**THE DATA**.
========================================

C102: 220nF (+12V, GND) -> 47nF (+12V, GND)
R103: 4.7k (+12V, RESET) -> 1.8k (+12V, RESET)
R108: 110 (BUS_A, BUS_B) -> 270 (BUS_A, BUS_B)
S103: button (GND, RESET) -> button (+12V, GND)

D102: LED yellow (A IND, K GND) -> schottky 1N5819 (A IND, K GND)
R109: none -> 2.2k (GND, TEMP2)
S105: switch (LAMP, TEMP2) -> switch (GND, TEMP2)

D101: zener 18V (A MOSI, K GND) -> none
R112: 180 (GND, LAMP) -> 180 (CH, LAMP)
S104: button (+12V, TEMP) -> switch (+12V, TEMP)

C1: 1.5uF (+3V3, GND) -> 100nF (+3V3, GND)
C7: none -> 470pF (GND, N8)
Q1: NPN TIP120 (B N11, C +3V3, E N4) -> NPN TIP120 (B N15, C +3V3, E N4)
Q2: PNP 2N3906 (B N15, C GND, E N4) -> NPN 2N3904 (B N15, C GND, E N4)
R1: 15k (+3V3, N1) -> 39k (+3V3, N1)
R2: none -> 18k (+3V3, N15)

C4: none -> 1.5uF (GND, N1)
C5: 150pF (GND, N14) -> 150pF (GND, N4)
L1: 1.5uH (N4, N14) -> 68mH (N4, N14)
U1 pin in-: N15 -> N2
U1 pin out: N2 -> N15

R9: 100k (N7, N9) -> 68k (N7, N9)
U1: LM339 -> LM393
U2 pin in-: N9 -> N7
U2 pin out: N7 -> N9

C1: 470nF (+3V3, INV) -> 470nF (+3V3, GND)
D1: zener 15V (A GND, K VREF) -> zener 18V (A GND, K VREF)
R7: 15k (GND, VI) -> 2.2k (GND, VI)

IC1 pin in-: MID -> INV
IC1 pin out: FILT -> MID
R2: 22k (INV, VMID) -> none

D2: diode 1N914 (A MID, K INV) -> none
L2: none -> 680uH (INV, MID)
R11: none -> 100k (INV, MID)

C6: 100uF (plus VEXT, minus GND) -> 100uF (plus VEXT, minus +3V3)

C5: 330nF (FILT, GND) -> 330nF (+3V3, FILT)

========================================

**WHAT IS BEING ASKED**.
Line by line, retype the whole listing exactly.

**YOUR RESPONSE**.
C102: 220nF (+12V, GND) -> 47nF (+12V, GND)
R103: 4.7k (+12V, RESET) -> 1.8k (+12V, RESET)
R108: 110 (BUS_A, BUS_B) -> 270 (BUS_A, BUS_B)
S103: button (GND, RESET) -> button (+12V, GND)

D102: LED yellow (A IND, K GND) -> schottky 1N5819 (A IND, K GND)
R109: none -> 2.2k (GND, TEMP2)
S105: switch (LAMP, TEMP2) -> switch (GND, TEMP2)

D101: zener 18V (A MOSI, K GND) -> none
R112: 180 (GND, LAMP) -> 180 (CH, LAMP)
S104: button (+12V, TEMP) -> switch (+12V, TEMP)

C1: 1.5uF (+3V3, GND) -> 100nF (+3V3, GND)
C7: none -> 470pF (GND, N8)
Q1: NPN TIP120 (B N11, C +3V3, E N4) -> NPN TIP120 (B N15, C +3V3, E N4)
Q2: PNP 2N3906 (B N15, C GND, E N4) -> NPN 2N3904 (B N15, C GND, E N4)
R1: 15k (+3V3, N1) -> 39k (+3V3, N1)
R2: none -> 18k (+3V3, N15)

C4: none -> 1.5uF (GND, N1)
C5: 150pF (GND, N14) -> 150pF (GND, N4)
L1: 1.5uH (N4, N14) -> 68mH (N4, N14)
U1 pin in-: N15 -> N2
U1 pin out: N2 -> N15

R9: 100k (N7, N9) -> 68k (N7, N9)
U1: LM339 -> LM393
U2 pin in-: N9 -> N7
U2 pin out: N7 -> N9

C1: 470nF (+3V3, INV) -> 470nF (+3V3, GND)
D1: zener 15V (A GND, K VREF) -> zener 18V (A GND, K VREF)
R7: 15k (GND, VI) -> 2.2k (GND, VI)

IC1 pin in-: MID -> INV
IC1 pin out: FILT -> MID
R2: 22k (INV, VMID) -> none

D2: diode 1N914 (A MID, K INV) -> none
L2: none -> 680uH (INV, MID)
R11: none -> 100k (INV, MID)

C6: 100uF (plus VEXT, minus GND) -> 100uF (plus VEXT, minus +3V3)

C5: 330nF (FILT, GND) -> 330nF (+3V3, FILT)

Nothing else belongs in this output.